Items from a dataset
━━━━━━━━━━━━━━━━

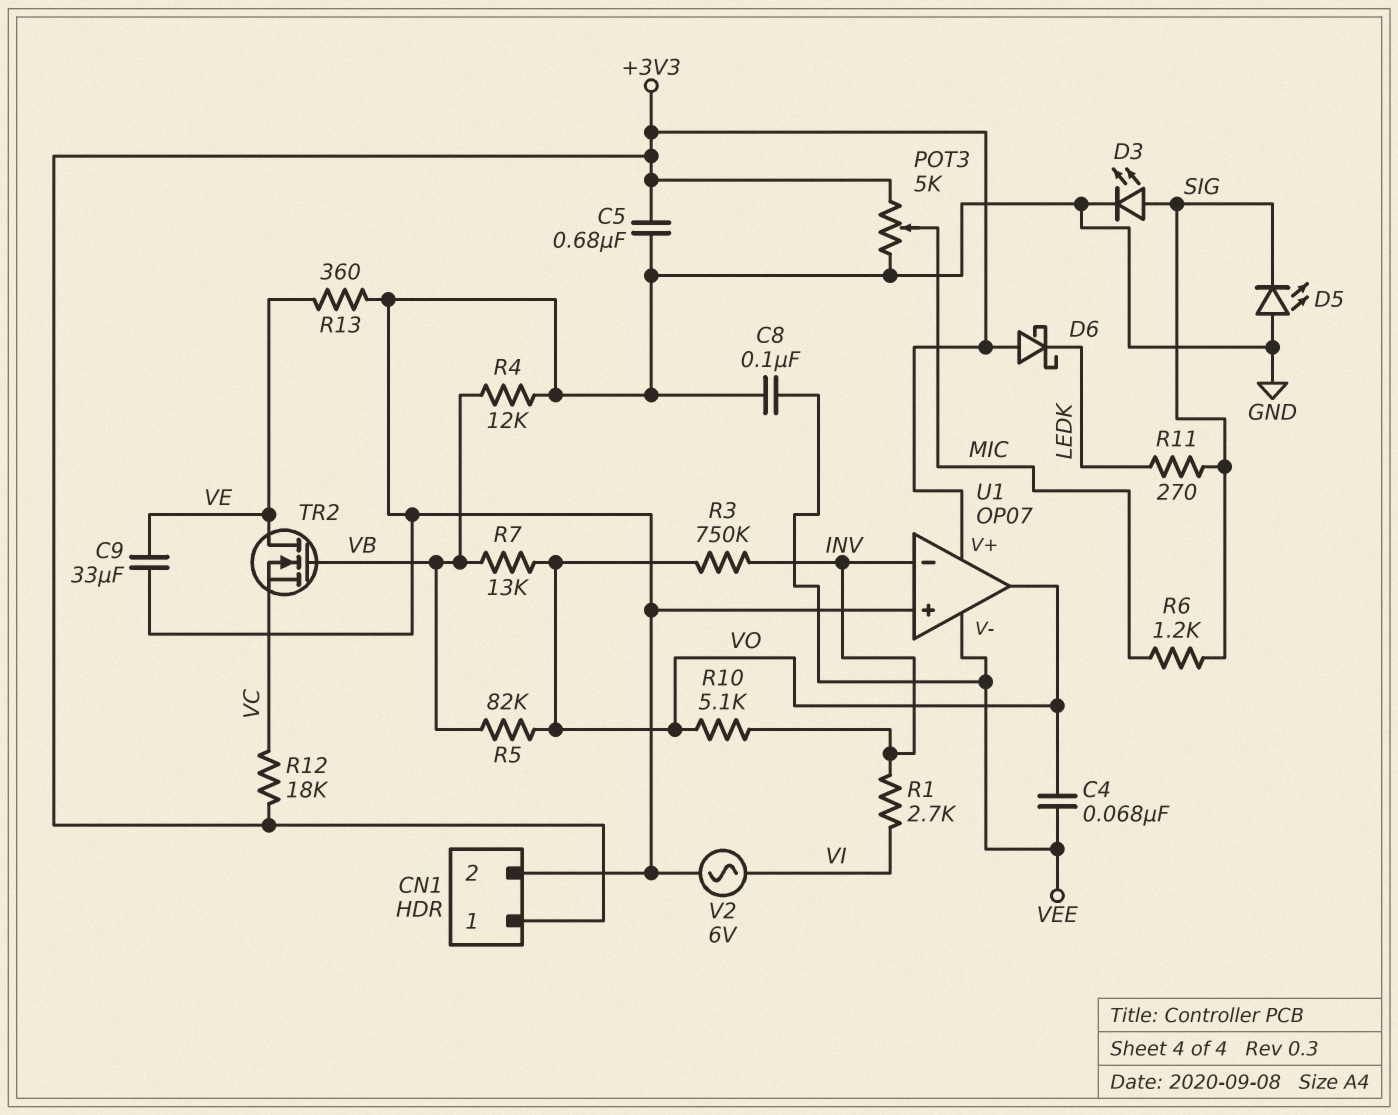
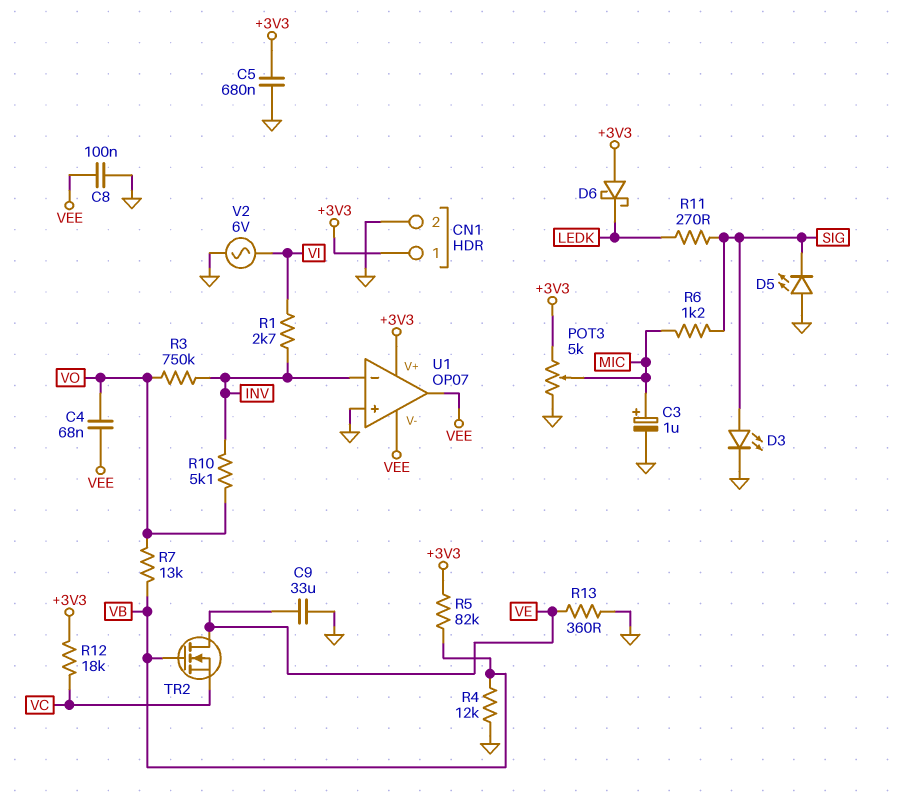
C3: none -> 1uF (plus MIC, minus GND)
R5: 82k (VB, VO) -> 82k (+3V3, VB)
U1 pin out: VO -> VEE

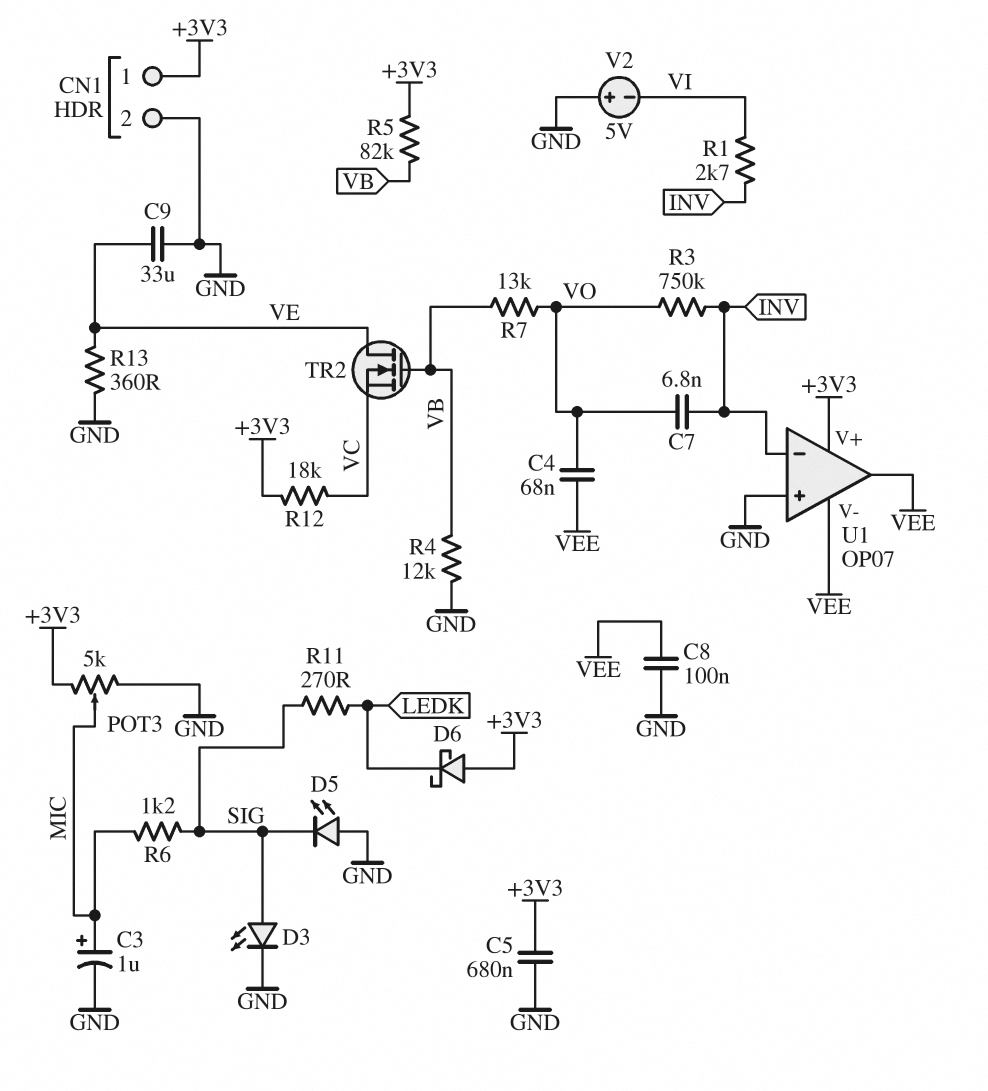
C7: none -> 6.8nF (INV, VO)
R10: 5.1k (INV, VO) -> none
V2: AC 6V (GND, VI) -> 5V (plus GND, minus VI)

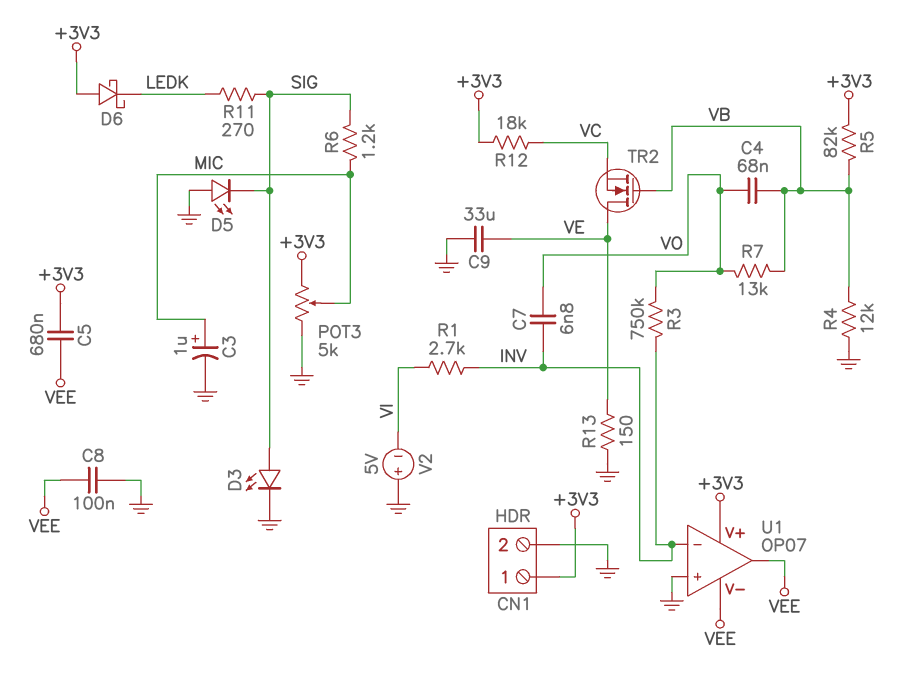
C4: 68nF (VEE, VO) -> 68nF (VB, VO)
C5: 680nF (+3V3, GND) -> 680nF (+3V3, VEE)
R13: 360 (GND, VE) -> 150 (GND, VE)

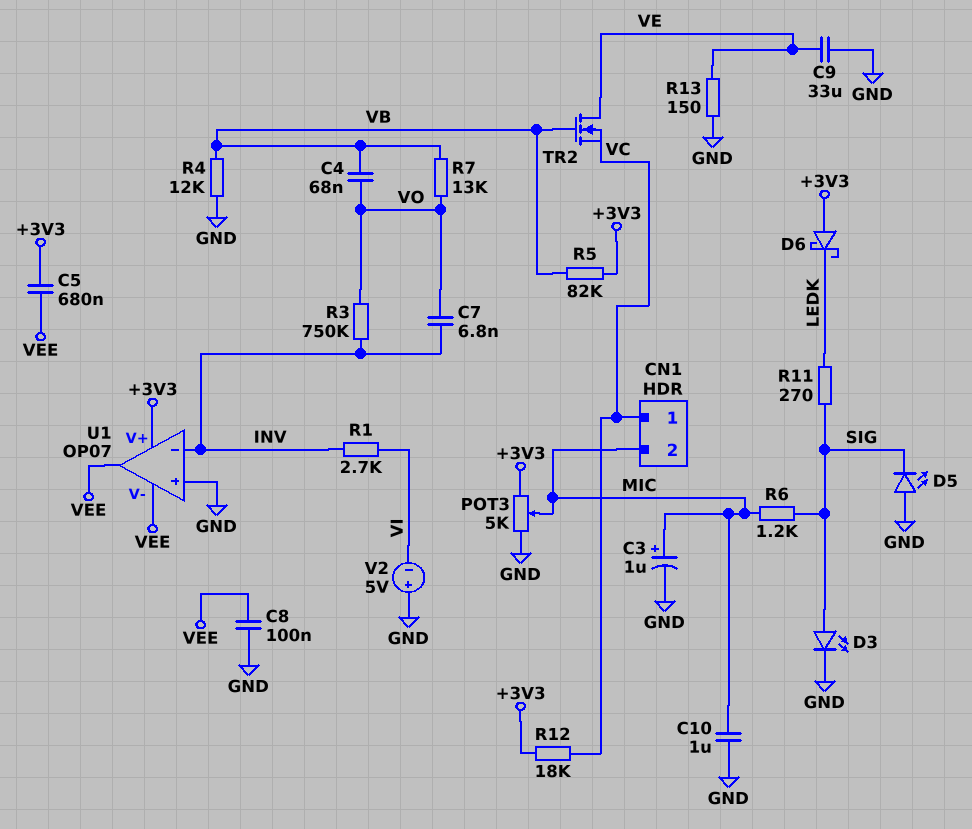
C10: none -> 1uF (GND, MIC)
CN1 pin 1: +3V3 -> VC
CN1 pin 2: GND -> MIC

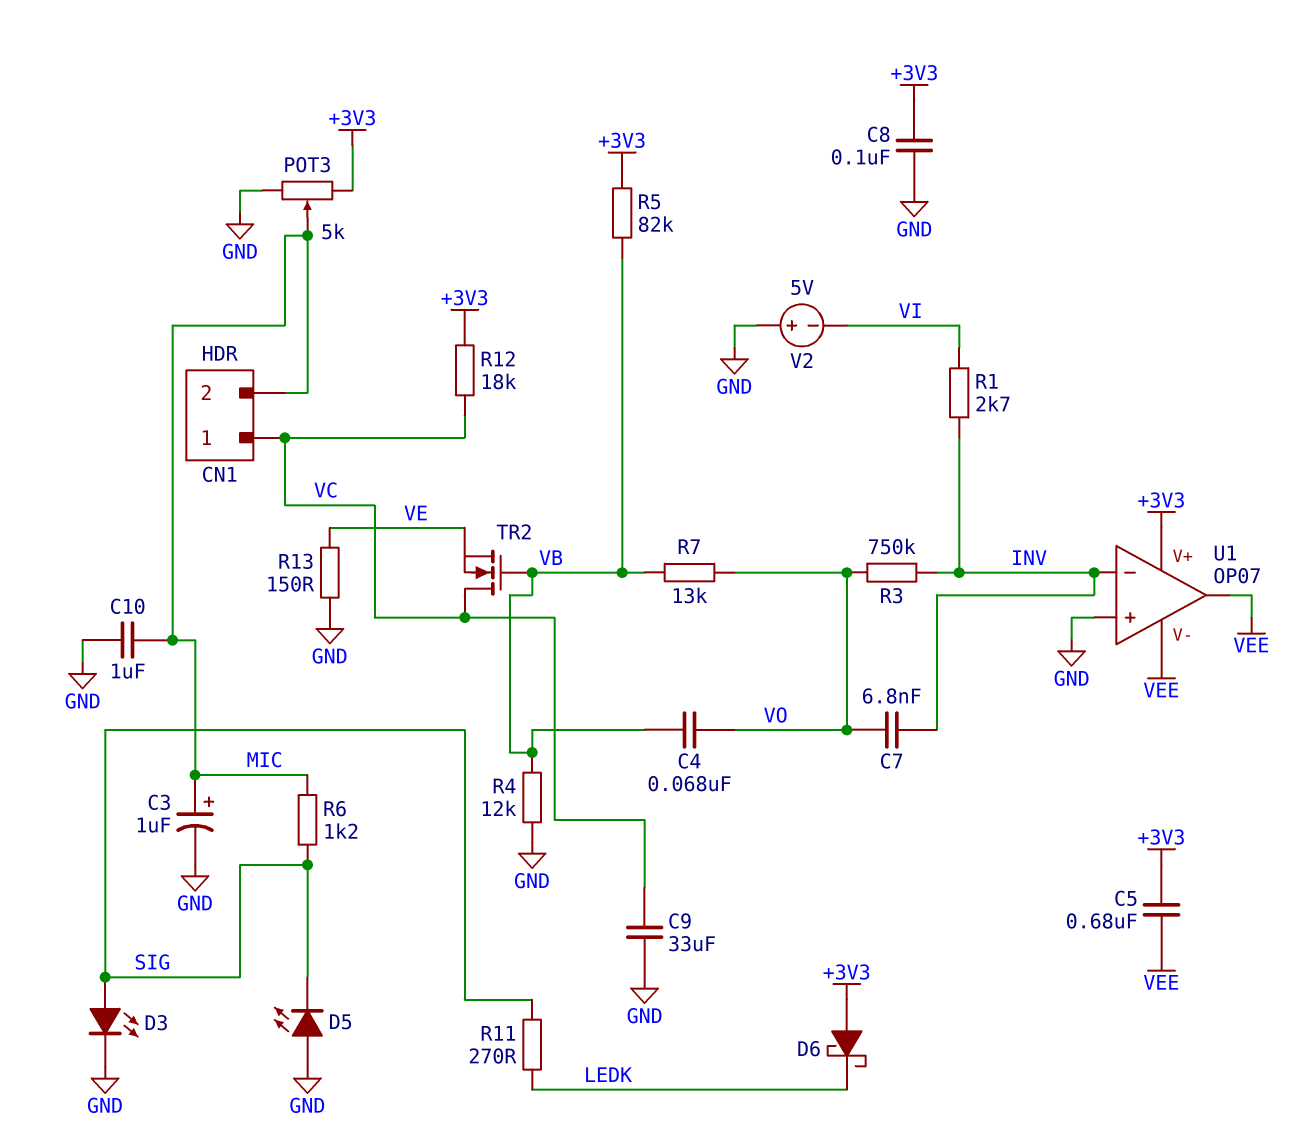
C8: 100nF (GND, VEE) -> 100nF (+3V3, GND)
C9: 33uF (GND, VE) -> 33uF (GND, VC)
TR2: NMOS (G VB, D VE, S VC) -> NMOS (G VB, D VC, S VE)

━━━━━━━━━━━━━━━━

_TASK TO CARRY OUT_.
If a line in the data above contains "minus", return that line.

_WORKED SOLUTION_.
C3: none -> 1uF (plus MIC, minus GND)
V2: AC 6V (GND, VI) -> 5V (plus GND, minus VI)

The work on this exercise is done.